- [Work instructions] Repeat the entries exactly as they are written.

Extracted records

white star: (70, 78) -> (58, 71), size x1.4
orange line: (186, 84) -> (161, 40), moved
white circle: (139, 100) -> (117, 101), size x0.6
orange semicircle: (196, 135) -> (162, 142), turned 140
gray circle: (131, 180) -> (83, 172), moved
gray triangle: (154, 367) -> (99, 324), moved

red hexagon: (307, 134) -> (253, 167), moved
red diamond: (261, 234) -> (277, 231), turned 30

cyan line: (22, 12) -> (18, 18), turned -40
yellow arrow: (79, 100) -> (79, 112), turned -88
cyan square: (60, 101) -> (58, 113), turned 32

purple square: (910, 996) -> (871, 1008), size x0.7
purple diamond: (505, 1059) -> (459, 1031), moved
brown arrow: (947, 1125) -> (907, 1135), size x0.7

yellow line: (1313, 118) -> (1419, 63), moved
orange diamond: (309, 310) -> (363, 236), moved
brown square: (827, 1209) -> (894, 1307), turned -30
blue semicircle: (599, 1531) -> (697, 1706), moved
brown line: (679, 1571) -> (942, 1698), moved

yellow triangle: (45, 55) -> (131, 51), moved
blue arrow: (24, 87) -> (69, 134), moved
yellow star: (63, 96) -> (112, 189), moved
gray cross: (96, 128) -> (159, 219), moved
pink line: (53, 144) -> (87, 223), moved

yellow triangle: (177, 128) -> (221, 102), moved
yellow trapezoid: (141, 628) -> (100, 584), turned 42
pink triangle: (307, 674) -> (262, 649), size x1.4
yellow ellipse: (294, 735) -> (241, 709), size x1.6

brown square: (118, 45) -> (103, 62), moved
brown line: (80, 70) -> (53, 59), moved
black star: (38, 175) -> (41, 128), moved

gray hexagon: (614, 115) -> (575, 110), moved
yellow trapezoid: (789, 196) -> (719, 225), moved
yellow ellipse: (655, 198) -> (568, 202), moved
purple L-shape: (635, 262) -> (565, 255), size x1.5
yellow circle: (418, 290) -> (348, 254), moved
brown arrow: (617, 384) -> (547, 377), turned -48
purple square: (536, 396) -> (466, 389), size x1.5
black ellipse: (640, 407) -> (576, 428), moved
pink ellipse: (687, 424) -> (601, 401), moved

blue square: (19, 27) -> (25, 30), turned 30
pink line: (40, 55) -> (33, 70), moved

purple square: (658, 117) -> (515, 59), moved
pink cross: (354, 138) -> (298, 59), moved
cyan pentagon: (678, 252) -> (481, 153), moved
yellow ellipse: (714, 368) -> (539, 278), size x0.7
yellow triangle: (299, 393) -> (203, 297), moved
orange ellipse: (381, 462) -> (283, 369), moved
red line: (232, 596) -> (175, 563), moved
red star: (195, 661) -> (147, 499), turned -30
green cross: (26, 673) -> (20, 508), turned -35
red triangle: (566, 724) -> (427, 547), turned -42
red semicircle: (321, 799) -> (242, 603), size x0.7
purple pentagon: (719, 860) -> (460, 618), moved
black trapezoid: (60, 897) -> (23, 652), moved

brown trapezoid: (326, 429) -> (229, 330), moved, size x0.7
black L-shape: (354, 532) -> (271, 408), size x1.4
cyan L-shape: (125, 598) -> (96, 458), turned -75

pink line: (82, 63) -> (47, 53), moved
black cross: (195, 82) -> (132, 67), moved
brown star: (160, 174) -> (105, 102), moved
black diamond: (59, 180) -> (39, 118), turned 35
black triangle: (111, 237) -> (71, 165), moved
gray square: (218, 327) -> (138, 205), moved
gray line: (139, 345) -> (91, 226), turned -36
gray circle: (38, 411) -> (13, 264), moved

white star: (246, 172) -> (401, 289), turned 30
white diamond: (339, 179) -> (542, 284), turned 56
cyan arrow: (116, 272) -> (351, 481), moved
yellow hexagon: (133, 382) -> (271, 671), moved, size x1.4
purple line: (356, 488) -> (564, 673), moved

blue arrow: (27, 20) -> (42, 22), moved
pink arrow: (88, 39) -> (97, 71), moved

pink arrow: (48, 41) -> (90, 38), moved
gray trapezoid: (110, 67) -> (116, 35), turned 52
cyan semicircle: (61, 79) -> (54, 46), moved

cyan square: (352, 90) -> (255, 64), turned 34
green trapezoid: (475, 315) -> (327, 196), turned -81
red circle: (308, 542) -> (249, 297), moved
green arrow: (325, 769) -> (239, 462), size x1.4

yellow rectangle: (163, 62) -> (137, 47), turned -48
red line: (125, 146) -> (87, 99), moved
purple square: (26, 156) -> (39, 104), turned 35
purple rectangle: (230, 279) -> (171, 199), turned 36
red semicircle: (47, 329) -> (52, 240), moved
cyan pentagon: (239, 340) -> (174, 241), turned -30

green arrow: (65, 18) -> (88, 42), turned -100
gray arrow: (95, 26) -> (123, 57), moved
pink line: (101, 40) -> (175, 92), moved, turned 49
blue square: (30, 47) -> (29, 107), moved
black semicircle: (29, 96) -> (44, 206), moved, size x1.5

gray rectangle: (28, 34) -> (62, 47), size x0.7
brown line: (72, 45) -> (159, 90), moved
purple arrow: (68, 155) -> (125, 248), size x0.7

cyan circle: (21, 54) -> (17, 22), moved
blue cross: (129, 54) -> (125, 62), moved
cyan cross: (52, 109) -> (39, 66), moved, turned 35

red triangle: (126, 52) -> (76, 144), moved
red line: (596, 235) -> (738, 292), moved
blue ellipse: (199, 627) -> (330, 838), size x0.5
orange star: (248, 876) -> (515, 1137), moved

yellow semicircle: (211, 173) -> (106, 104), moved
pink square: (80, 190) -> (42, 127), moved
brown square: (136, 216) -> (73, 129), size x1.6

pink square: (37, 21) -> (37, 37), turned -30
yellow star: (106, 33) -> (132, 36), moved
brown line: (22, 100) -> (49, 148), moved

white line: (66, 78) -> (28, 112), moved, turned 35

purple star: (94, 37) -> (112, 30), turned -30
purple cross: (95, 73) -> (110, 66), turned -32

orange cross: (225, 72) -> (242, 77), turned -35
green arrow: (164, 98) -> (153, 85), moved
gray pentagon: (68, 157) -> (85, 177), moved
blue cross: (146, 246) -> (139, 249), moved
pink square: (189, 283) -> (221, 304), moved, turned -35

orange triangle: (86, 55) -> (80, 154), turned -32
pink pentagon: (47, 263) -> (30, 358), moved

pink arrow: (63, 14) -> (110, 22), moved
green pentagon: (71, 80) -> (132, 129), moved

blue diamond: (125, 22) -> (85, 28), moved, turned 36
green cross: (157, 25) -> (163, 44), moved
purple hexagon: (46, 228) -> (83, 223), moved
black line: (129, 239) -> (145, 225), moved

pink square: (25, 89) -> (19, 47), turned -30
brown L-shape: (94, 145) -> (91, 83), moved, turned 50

- [Finished exercise]
white star: (70, 78) -> (58, 71), size x1.4
orange line: (186, 84) -> (161, 40), moved
white circle: (139, 100) -> (117, 101), size x0.6
orange semicircle: (196, 135) -> (162, 142), turned 140
gray circle: (131, 180) -> (83, 172), moved
gray triangle: (154, 367) -> (99, 324), moved

red hexagon: (307, 134) -> (253, 167), moved
red diamond: (261, 234) -> (277, 231), turned 30

cyan line: (22, 12) -> (18, 18), turned -40
yellow arrow: (79, 100) -> (79, 112), turned -88
cyan square: (60, 101) -> (58, 113), turned 32

purple square: (910, 996) -> (871, 1008), size x0.7
purple diamond: (505, 1059) -> (459, 1031), moved
brown arrow: (947, 1125) -> (907, 1135), size x0.7

yellow line: (1313, 118) -> (1419, 63), moved
orange diamond: (309, 310) -> (363, 236), moved
brown square: (827, 1209) -> (894, 1307), turned -30
blue semicircle: (599, 1531) -> (697, 1706), moved
brown line: (679, 1571) -> (942, 1698), moved

yellow triangle: (45, 55) -> (131, 51), moved
blue arrow: (24, 87) -> (69, 134), moved
yellow star: (63, 96) -> (112, 189), moved
gray cross: (96, 128) -> (159, 219), moved
pink line: (53, 144) -> (87, 223), moved

yellow triangle: (177, 128) -> (221, 102), moved
yellow trapezoid: (141, 628) -> (100, 584), turned 42
pink triangle: (307, 674) -> (262, 649), size x1.4
yellow ellipse: (294, 735) -> (241, 709), size x1.6

brown square: (118, 45) -> (103, 62), moved
brown line: (80, 70) -> (53, 59), moved
black star: (38, 175) -> (41, 128), moved

gray hexagon: (614, 115) -> (575, 110), moved
yellow trapezoid: (789, 196) -> (719, 225), moved
yellow ellipse: (655, 198) -> (568, 202), moved
purple L-shape: (635, 262) -> (565, 255), size x1.5
yellow circle: (418, 290) -> (348, 254), moved
brown arrow: (617, 384) -> (547, 377), turned -48
purple square: (536, 396) -> (466, 389), size x1.5
black ellipse: (640, 407) -> (576, 428), moved
pink ellipse: (687, 424) -> (601, 401), moved

blue square: (19, 27) -> (25, 30), turned 30
pink line: (40, 55) -> (33, 70), moved

purple square: (658, 117) -> (515, 59), moved
pink cross: (354, 138) -> (298, 59), moved
cyan pentagon: (678, 252) -> (481, 153), moved
yellow ellipse: (714, 368) -> (539, 278), size x0.7
yellow triangle: (299, 393) -> (203, 297), moved
orange ellipse: (381, 462) -> (283, 369), moved
red line: (232, 596) -> (175, 563), moved
red star: (195, 661) -> (147, 499), turned -30
green cross: (26, 673) -> (20, 508), turned -35
red triangle: (566, 724) -> (427, 547), turned -42
red semicircle: (321, 799) -> (242, 603), size x0.7
purple pentagon: (719, 860) -> (460, 618), moved
black trapezoid: (60, 897) -> (23, 652), moved

brown trapezoid: (326, 429) -> (229, 330), moved, size x0.7
black L-shape: (354, 532) -> (271, 408), size x1.4
cyan L-shape: (125, 598) -> (96, 458), turned -75

pink line: (82, 63) -> (47, 53), moved
black cross: (195, 82) -> (132, 67), moved
brown star: (160, 174) -> (105, 102), moved
black diamond: (59, 180) -> (39, 118), turned 35
black triangle: (111, 237) -> (71, 165), moved
gray square: (218, 327) -> (138, 205), moved
gray line: (139, 345) -> (91, 226), turned -36
gray circle: (38, 411) -> (13, 264), moved

white star: (246, 172) -> (401, 289), turned 30
white diamond: (339, 179) -> (542, 284), turned 56
cyan arrow: (116, 272) -> (351, 481), moved
yellow hexagon: (133, 382) -> (271, 671), moved, size x1.4
purple line: (356, 488) -> (564, 673), moved

blue arrow: (27, 20) -> (42, 22), moved
pink arrow: (88, 39) -> (97, 71), moved

pink arrow: (48, 41) -> (90, 38), moved
gray trapezoid: (110, 67) -> (116, 35), turned 52
cyan semicircle: (61, 79) -> (54, 46), moved

cyan square: (352, 90) -> (255, 64), turned 34
green trapezoid: (475, 315) -> (327, 196), turned -81
red circle: (308, 542) -> (249, 297), moved
green arrow: (325, 769) -> (239, 462), size x1.4

yellow rectangle: (163, 62) -> (137, 47), turned -48
red line: (125, 146) -> (87, 99), moved
purple square: (26, 156) -> (39, 104), turned 35
purple rectangle: (230, 279) -> (171, 199), turned 36
red semicircle: (47, 329) -> (52, 240), moved
cyan pentagon: (239, 340) -> (174, 241), turned -30

green arrow: (65, 18) -> (88, 42), turned -100
gray arrow: (95, 26) -> (123, 57), moved
pink line: (101, 40) -> (175, 92), moved, turned 49
blue square: (30, 47) -> (29, 107), moved
black semicircle: (29, 96) -> (44, 206), moved, size x1.5

gray rectangle: (28, 34) -> (62, 47), size x0.7
brown line: (72, 45) -> (159, 90), moved
purple arrow: (68, 155) -> (125, 248), size x0.7

cyan circle: (21, 54) -> (17, 22), moved
blue cross: (129, 54) -> (125, 62), moved
cyan cross: (52, 109) -> (39, 66), moved, turned 35

red triangle: (126, 52) -> (76, 144), moved
red line: (596, 235) -> (738, 292), moved
blue ellipse: (199, 627) -> (330, 838), size x0.5
orange star: (248, 876) -> (515, 1137), moved

yellow semicircle: (211, 173) -> (106, 104), moved
pink square: (80, 190) -> (42, 127), moved
brown square: (136, 216) -> (73, 129), size x1.6

pink square: (37, 21) -> (37, 37), turned -30
yellow star: (106, 33) -> (132, 36), moved
brown line: (22, 100) -> (49, 148), moved

white line: (66, 78) -> (28, 112), moved, turned 35

purple star: (94, 37) -> (112, 30), turned -30
purple cross: (95, 73) -> (110, 66), turned -32

orange cross: (225, 72) -> (242, 77), turned -35
green arrow: (164, 98) -> (153, 85), moved
gray pentagon: (68, 157) -> (85, 177), moved
blue cross: (146, 246) -> (139, 249), moved
pink square: (189, 283) -> (221, 304), moved, turned -35

orange triangle: (86, 55) -> (80, 154), turned -32
pink pentagon: (47, 263) -> (30, 358), moved

pink arrow: (63, 14) -> (110, 22), moved
green pentagon: (71, 80) -> (132, 129), moved

blue diamond: (125, 22) -> (85, 28), moved, turned 36
green cross: (157, 25) -> (163, 44), moved
purple hexagon: (46, 228) -> (83, 223), moved
black line: (129, 239) -> (145, 225), moved

pink square: (25, 89) -> (19, 47), turned -30
brown L-shape: (94, 145) -> (91, 83), moved, turned 50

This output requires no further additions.